**Assignment**. Apart from the pictures, every line below needs to be reproduced verbatim.

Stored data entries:
□ □ □ □
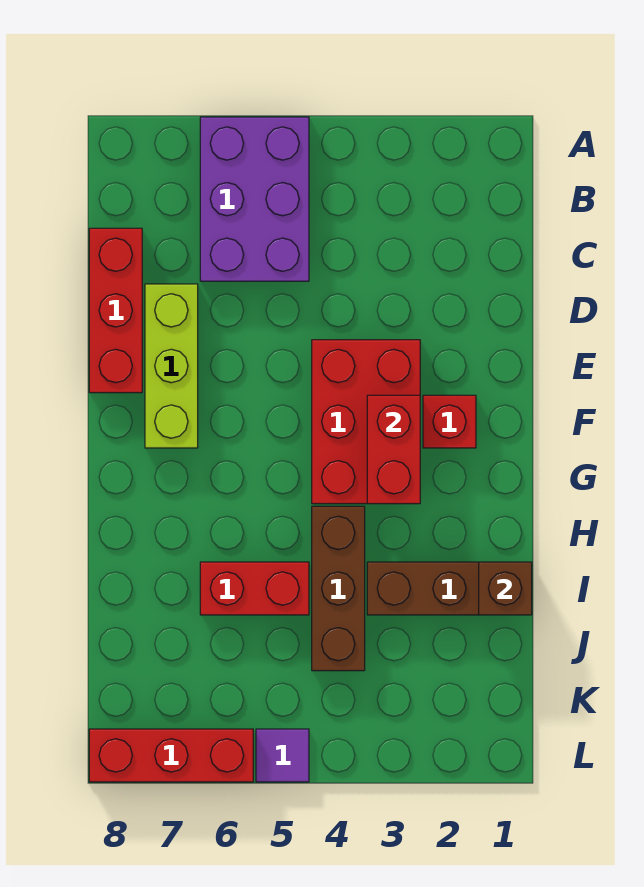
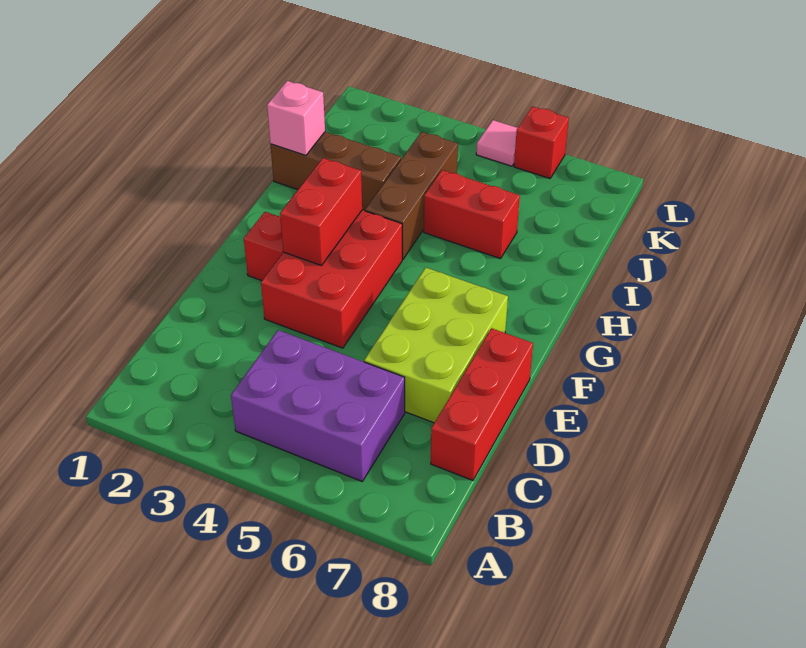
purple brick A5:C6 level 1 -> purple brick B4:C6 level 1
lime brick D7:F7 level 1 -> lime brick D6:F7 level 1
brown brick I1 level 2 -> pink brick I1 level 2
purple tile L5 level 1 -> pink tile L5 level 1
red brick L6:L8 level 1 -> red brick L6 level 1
□ □ □ □
**Output for this exercise**.
purple brick A5:C6 level 1 -> purple brick B4:C6 level 1
lime brick D7:F7 level 1 -> lime brick D6:F7 level 1
brown brick I1 level 2 -> pink brick I1 level 2
purple tile L5 level 1 -> pink tile L5 level 1
red brick L6:L8 level 1 -> red brick L6 level 1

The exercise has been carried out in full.